* **What to work on**
Each line starting at the one that contains "(455, 437) = (375, 353): red" and ending at the one that contains "(586, 480) = (409, 444): none -> green car" must be returned exactly, and the rest of the listing is left out.

* **Available data**
_ _ _ _
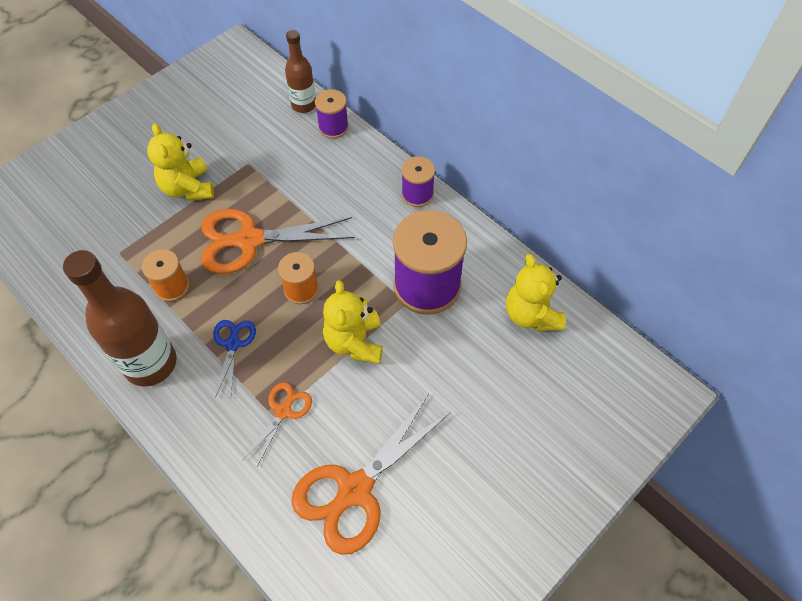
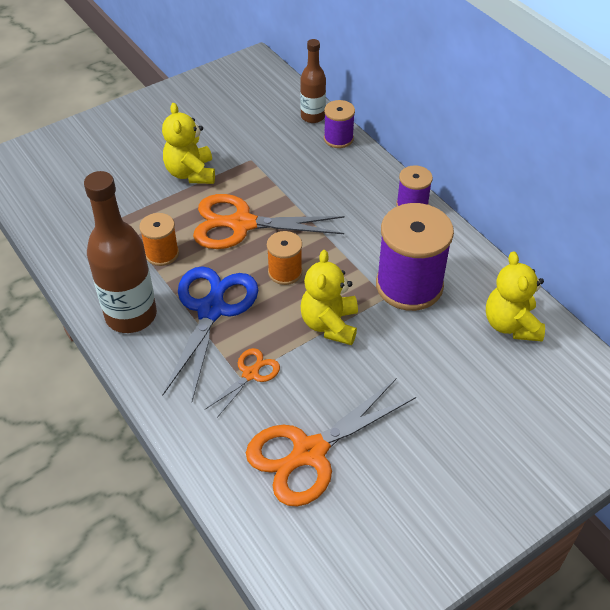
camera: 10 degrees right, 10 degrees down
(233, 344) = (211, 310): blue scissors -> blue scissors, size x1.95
_ _ _ _
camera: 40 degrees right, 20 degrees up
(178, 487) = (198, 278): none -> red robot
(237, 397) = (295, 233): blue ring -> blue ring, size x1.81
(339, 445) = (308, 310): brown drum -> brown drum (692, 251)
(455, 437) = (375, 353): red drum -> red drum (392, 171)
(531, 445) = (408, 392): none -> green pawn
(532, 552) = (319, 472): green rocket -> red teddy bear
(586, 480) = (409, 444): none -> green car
_ _ _ _
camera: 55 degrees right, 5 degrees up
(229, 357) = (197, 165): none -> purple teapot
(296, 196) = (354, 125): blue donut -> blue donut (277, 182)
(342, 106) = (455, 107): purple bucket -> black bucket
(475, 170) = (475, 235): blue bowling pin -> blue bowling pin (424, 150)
_ _ _ _
* **Result below**
(455, 437) = (375, 353): red drum -> red drum (392, 171)
(531, 445) = (408, 392): none -> green pawn
(532, 552) = (319, 472): green rocket -> red teddy bear
(586, 480) = (409, 444): none -> green car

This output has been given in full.